Your answer should be only the lines below from the one with "RADIO1 pin MOSI: D2 -> D10" to the one with "SCALE pin VCC: 3V3 -> none", repeated exactly, ends included.

##### EXTRACTED MATERIAL

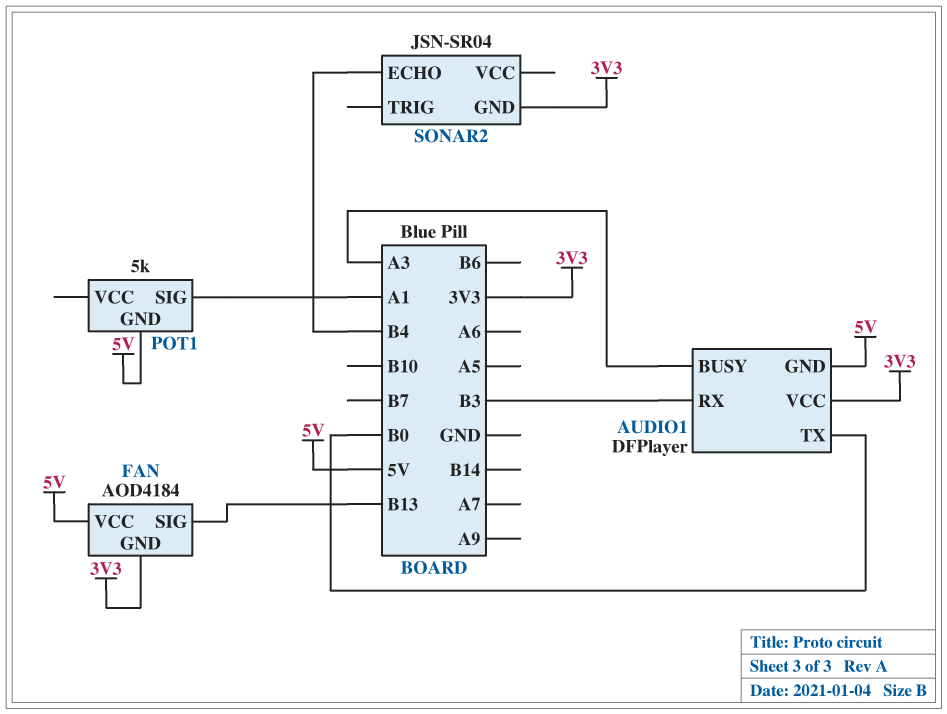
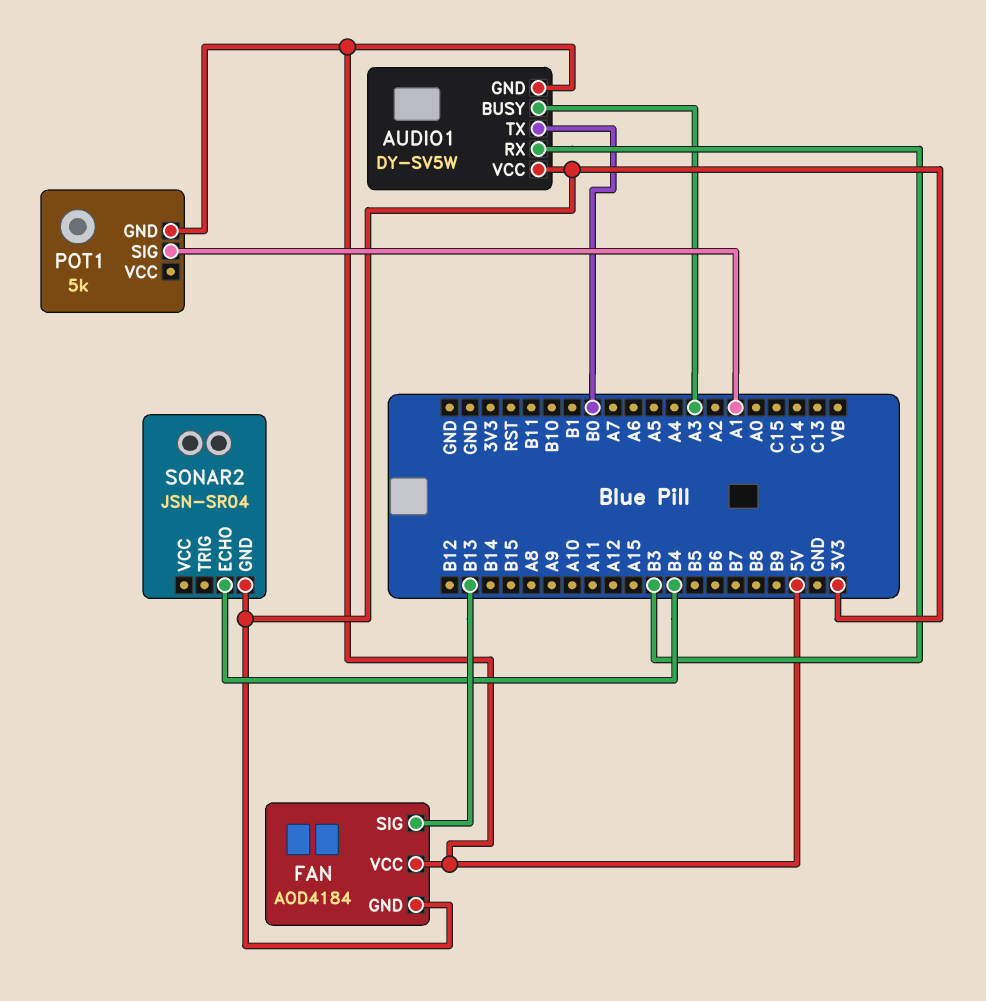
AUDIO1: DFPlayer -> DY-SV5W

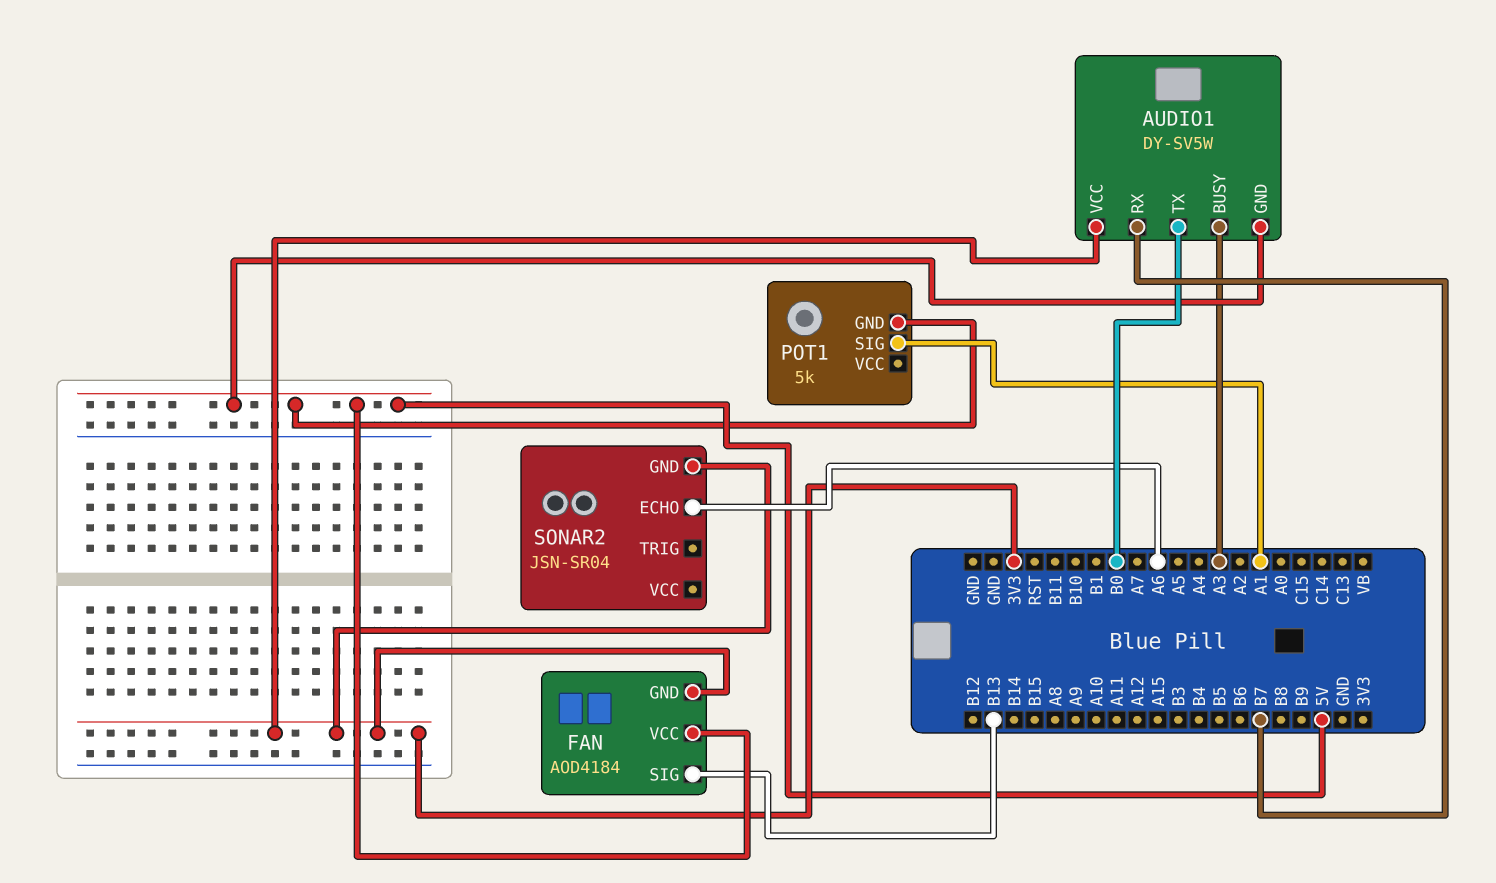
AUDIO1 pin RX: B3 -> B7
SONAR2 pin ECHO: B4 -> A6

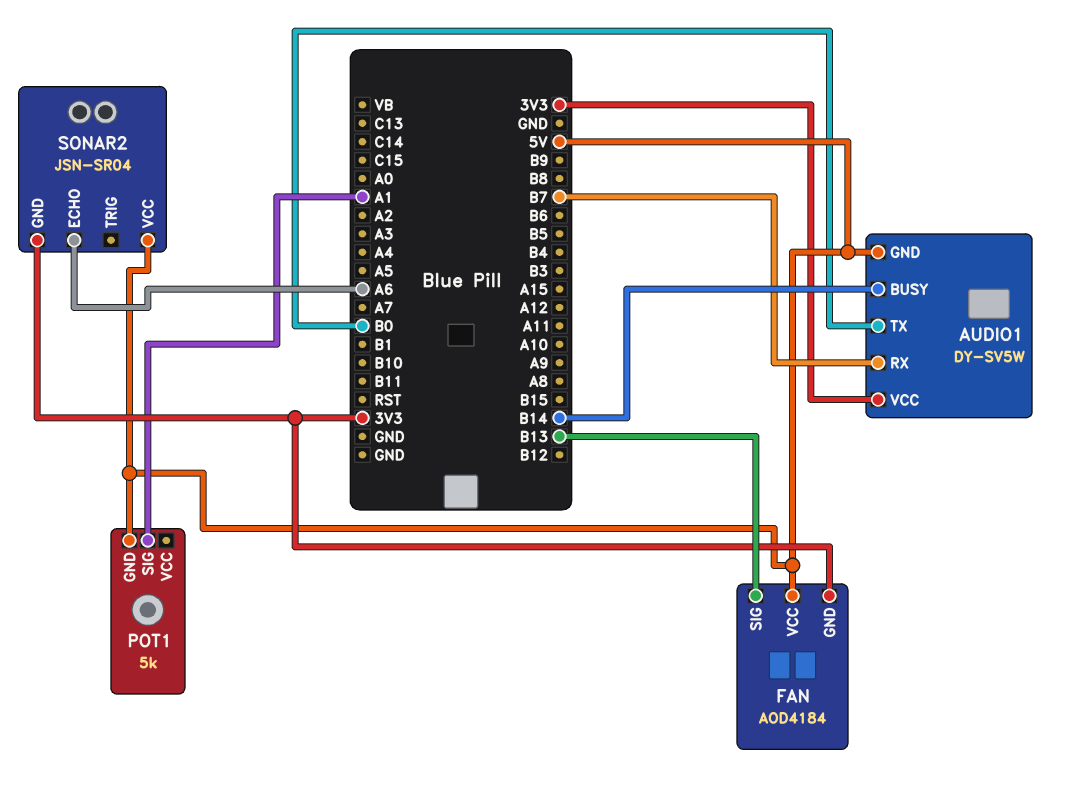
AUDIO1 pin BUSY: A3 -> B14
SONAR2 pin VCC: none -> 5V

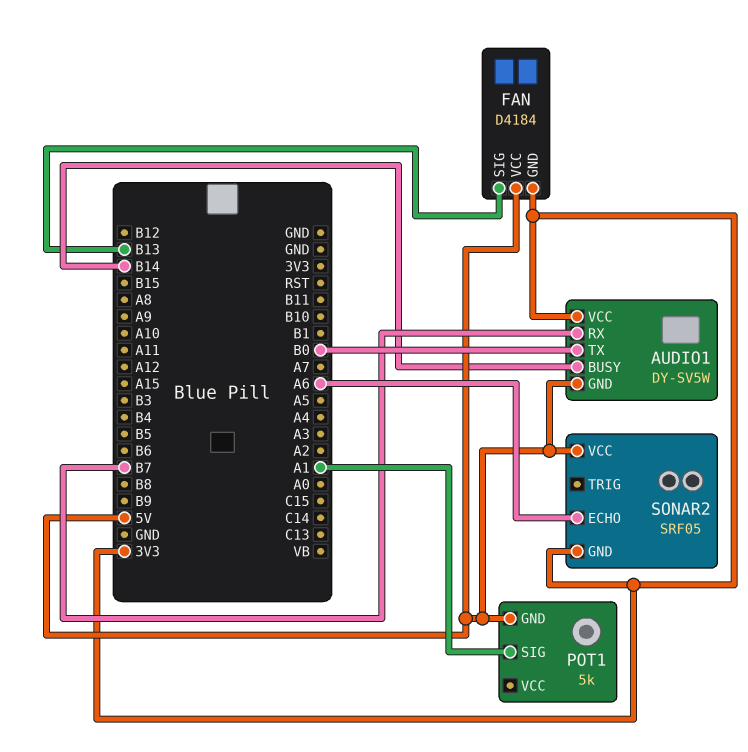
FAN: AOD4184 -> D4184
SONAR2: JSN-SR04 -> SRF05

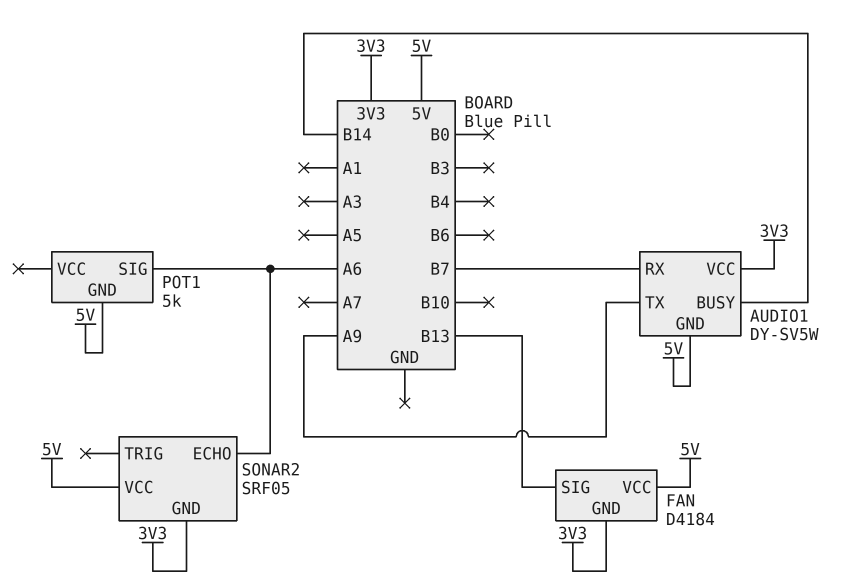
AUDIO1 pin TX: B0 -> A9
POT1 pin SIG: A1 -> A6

##########
##### EXTRACTED MATERIAL

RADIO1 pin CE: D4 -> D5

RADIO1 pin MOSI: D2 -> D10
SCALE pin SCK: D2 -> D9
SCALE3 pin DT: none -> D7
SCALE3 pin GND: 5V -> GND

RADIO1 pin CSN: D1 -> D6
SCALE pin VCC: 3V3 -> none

##########
##### EXTRACTED MATERIAL

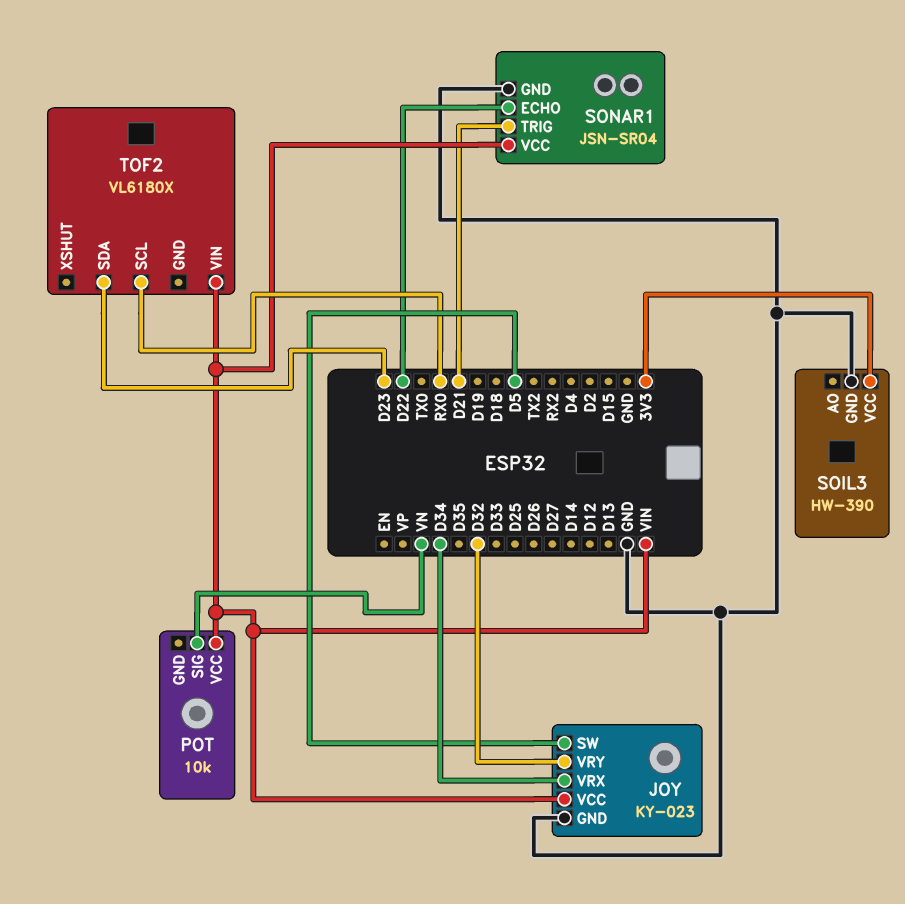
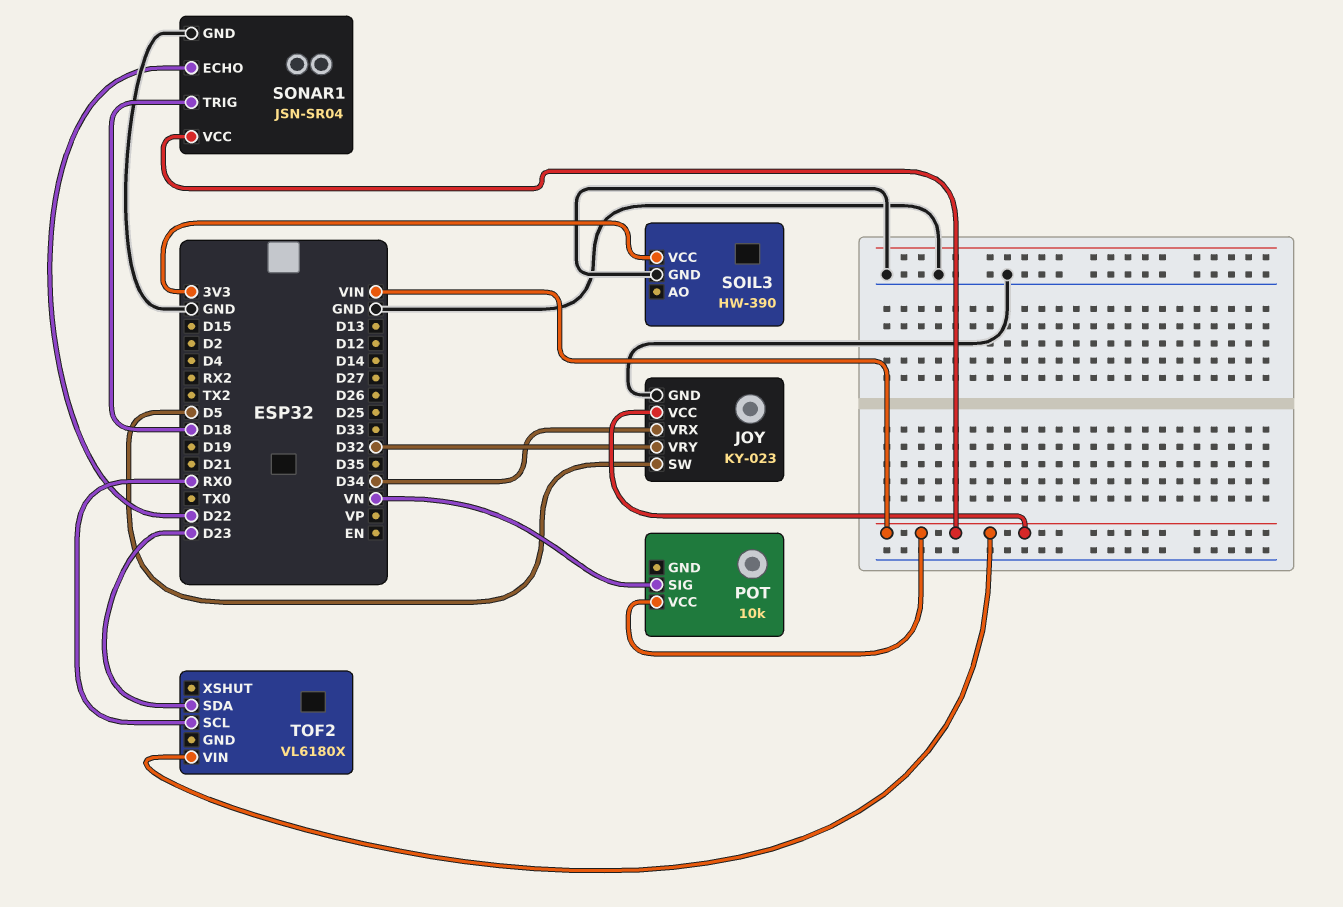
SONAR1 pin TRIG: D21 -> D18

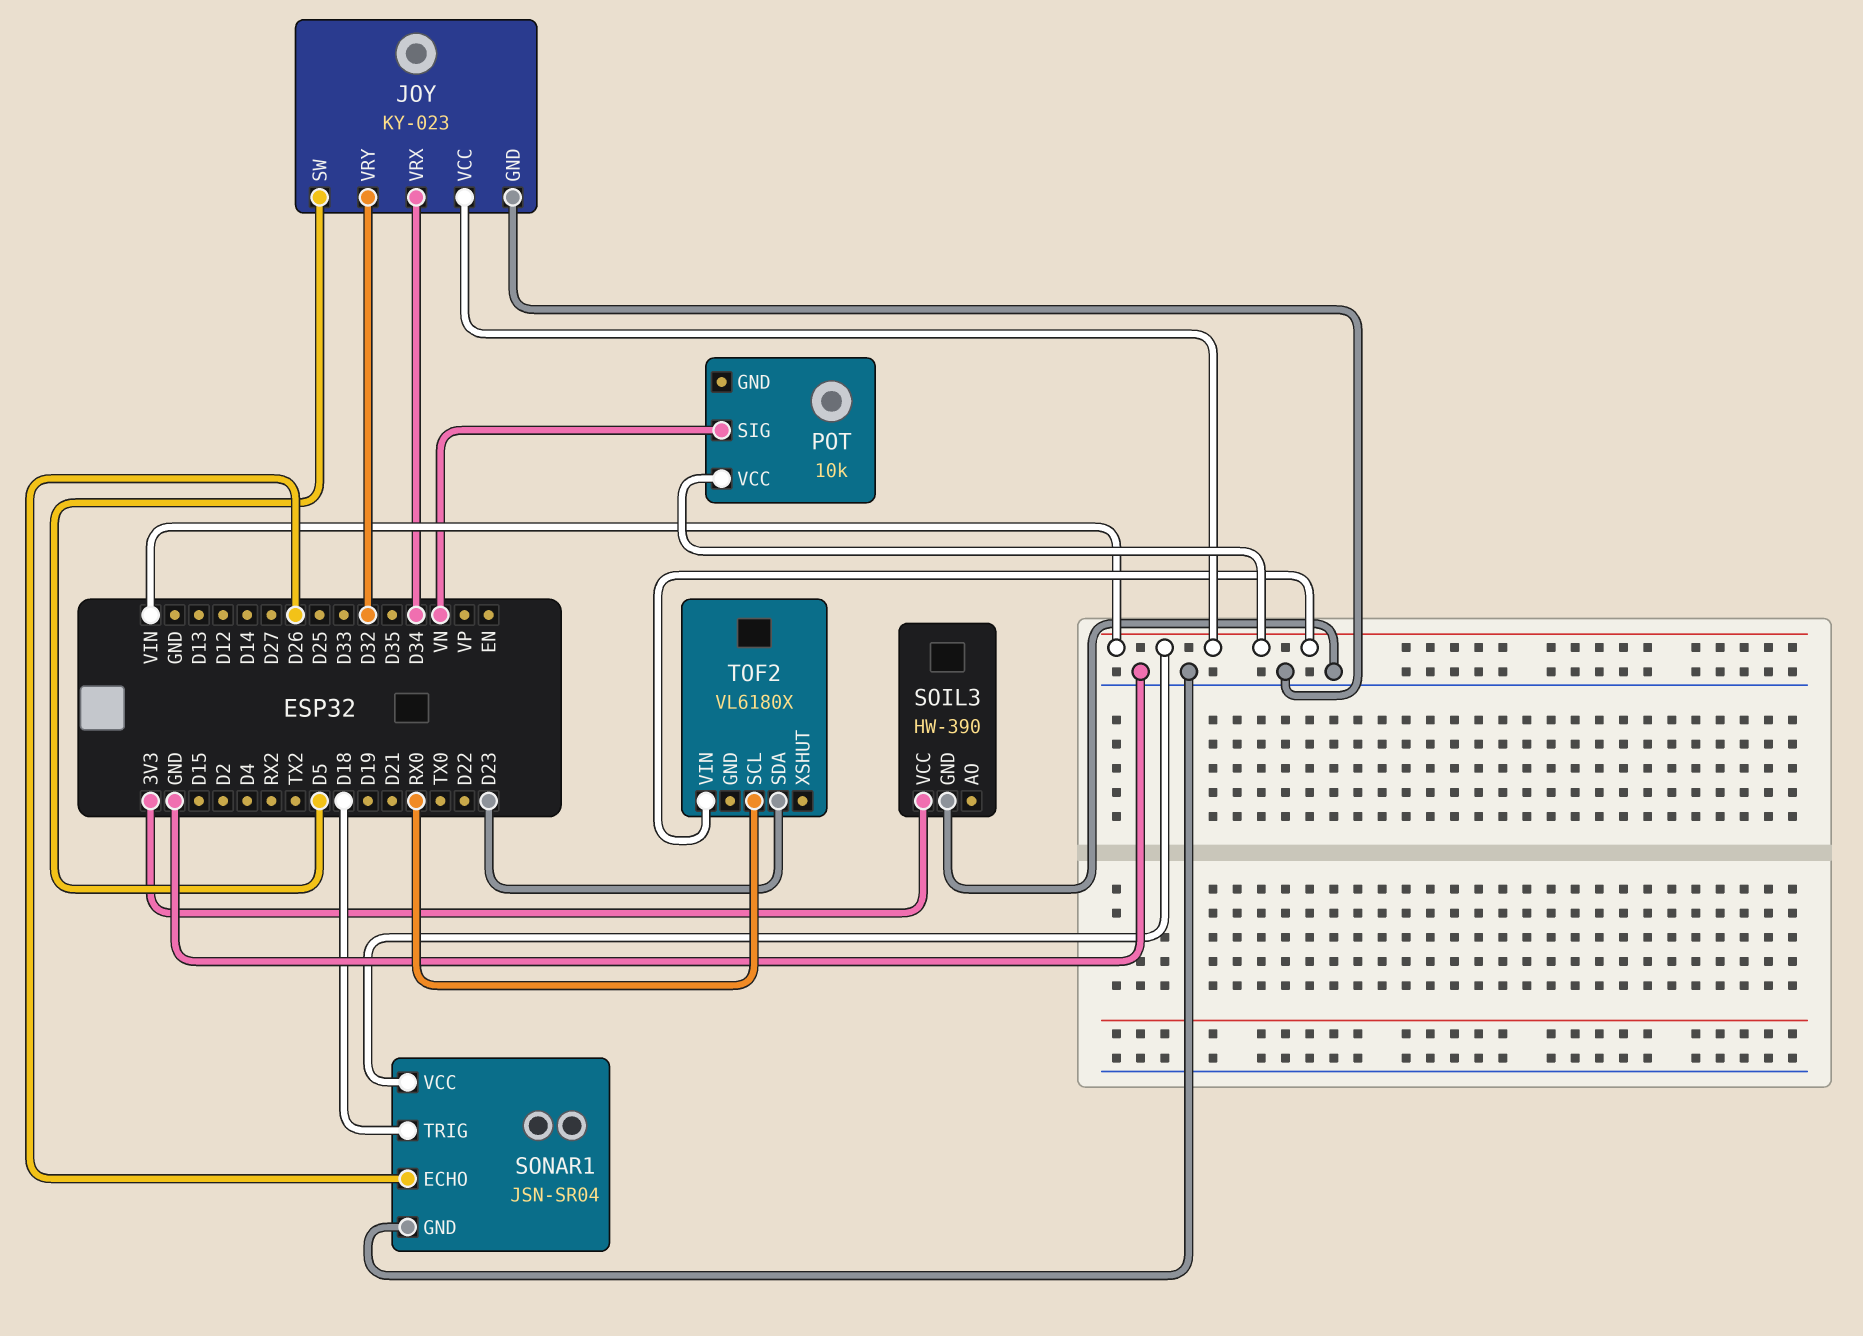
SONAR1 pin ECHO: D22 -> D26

##########

* _REPLY_
RADIO1 pin MOSI: D2 -> D10
SCALE pin SCK: D2 -> D9
SCALE3 pin DT: none -> D7
SCALE3 pin GND: 5V -> GND

RADIO1 pin CSN: D1 -> D6
SCALE pin VCC: 3V3 -> none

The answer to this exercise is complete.